* YOUR OBJECTIVE:
The entries below contain a stretch that opens with the line containing "(601, 476) = (449, 181): purple" and closes with the line containing "camera: 40 degrees right, 5 degrees up"; set down that stretch exactly, both ends included, and nothing else.

#####

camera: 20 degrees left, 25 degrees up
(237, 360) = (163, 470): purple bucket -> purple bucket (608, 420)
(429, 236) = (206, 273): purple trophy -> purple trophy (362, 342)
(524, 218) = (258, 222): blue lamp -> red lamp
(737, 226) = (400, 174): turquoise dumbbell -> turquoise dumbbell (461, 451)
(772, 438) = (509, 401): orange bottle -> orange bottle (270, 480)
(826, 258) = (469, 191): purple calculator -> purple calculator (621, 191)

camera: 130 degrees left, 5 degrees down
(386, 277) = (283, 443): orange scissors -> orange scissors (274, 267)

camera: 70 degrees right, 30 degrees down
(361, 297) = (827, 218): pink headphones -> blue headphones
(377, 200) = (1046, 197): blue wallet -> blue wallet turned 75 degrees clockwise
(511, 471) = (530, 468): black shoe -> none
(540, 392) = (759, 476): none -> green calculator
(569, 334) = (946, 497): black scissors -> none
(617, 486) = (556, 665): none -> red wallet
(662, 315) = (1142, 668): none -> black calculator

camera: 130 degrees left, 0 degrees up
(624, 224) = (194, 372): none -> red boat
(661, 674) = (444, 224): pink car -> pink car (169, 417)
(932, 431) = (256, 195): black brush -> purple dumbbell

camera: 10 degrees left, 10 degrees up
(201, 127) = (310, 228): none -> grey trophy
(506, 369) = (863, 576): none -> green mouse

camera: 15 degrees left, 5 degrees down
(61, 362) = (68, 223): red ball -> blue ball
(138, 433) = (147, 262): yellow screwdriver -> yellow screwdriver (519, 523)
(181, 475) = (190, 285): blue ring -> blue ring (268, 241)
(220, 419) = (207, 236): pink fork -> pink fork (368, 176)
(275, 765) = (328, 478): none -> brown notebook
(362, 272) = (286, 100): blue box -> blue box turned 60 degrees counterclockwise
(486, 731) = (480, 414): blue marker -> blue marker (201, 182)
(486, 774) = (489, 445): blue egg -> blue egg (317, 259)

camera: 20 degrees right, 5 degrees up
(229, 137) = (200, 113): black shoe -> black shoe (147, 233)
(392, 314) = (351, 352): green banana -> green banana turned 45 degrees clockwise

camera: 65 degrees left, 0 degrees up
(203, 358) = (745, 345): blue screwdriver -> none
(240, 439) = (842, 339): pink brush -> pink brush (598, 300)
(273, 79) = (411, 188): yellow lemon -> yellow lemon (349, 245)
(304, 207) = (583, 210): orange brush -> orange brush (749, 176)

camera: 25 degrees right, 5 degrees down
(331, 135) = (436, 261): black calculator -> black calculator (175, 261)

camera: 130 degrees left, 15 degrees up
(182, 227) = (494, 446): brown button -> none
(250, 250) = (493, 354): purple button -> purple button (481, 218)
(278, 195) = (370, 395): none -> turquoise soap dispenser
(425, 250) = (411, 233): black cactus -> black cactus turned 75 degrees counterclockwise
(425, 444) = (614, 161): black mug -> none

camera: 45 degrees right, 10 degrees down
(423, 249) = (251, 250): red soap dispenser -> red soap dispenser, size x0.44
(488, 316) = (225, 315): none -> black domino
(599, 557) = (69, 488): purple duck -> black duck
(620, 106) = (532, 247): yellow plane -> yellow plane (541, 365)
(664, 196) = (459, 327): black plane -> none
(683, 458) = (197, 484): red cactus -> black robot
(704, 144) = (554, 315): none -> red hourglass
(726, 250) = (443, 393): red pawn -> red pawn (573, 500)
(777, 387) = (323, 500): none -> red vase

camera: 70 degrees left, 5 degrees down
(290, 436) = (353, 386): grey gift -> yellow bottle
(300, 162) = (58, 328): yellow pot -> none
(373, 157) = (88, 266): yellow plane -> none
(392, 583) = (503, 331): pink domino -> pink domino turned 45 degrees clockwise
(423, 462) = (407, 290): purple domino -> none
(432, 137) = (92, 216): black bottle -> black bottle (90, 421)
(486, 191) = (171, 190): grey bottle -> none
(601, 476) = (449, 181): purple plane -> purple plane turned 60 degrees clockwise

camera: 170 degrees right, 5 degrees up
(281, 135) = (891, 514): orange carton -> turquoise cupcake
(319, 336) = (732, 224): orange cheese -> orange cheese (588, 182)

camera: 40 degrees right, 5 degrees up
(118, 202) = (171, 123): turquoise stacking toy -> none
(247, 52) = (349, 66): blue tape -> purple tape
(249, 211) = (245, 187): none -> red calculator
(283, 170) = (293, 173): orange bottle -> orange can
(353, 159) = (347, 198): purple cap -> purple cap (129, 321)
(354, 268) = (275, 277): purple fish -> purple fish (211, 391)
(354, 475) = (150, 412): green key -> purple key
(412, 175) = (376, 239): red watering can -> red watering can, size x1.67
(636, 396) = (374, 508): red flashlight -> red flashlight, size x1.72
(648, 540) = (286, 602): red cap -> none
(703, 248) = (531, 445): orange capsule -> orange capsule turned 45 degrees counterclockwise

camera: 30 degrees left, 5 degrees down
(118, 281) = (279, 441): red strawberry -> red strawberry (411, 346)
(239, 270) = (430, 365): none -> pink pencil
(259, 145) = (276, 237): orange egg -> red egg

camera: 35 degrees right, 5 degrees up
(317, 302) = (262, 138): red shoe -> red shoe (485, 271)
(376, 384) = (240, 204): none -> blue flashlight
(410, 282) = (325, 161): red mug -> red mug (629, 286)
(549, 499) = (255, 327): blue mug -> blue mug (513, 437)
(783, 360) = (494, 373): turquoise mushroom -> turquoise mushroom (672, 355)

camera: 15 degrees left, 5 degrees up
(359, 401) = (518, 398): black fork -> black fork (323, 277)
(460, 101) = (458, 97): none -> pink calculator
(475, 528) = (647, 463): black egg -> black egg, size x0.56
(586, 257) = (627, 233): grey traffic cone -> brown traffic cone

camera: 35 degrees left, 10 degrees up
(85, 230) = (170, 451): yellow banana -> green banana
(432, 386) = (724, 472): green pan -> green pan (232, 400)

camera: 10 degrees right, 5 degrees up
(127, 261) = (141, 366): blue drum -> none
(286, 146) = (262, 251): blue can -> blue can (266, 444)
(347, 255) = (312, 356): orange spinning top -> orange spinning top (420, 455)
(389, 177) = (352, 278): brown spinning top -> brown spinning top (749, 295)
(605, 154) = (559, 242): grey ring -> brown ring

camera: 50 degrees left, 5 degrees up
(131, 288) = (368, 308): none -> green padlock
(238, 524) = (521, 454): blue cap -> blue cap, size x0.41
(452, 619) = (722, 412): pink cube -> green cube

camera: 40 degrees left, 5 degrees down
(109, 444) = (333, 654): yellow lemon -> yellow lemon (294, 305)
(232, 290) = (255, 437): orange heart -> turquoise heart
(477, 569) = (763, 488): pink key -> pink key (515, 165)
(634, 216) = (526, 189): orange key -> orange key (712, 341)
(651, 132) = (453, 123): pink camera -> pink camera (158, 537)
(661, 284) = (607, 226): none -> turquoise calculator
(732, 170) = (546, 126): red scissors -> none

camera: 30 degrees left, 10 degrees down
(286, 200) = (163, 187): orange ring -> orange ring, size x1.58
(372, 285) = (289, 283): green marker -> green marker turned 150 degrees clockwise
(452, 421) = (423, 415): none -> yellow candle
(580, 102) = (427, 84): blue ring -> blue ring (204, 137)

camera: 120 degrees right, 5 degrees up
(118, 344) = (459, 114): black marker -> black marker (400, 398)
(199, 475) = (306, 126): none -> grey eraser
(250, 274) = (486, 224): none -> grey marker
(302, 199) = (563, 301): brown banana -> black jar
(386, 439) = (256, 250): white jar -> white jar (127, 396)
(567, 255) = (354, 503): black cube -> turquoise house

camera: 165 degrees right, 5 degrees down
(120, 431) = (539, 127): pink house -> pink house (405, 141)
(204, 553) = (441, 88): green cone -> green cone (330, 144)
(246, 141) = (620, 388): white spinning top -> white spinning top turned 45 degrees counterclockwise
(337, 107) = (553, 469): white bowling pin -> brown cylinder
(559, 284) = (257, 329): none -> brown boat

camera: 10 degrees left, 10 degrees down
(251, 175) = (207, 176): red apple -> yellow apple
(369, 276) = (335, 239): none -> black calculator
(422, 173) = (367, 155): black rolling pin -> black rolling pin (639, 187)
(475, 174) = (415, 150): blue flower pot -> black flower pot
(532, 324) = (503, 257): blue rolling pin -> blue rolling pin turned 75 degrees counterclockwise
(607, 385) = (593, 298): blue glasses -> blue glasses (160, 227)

#####

* EXERCISE RESPONSE:
(601, 476) = (449, 181): purple plane -> purple plane turned 60 degrees clockwise

camera: 170 degrees right, 5 degrees up
(281, 135) = (891, 514): orange carton -> turquoise cupcake
(319, 336) = (732, 224): orange cheese -> orange cheese (588, 182)

camera: 40 degrees right, 5 degrees up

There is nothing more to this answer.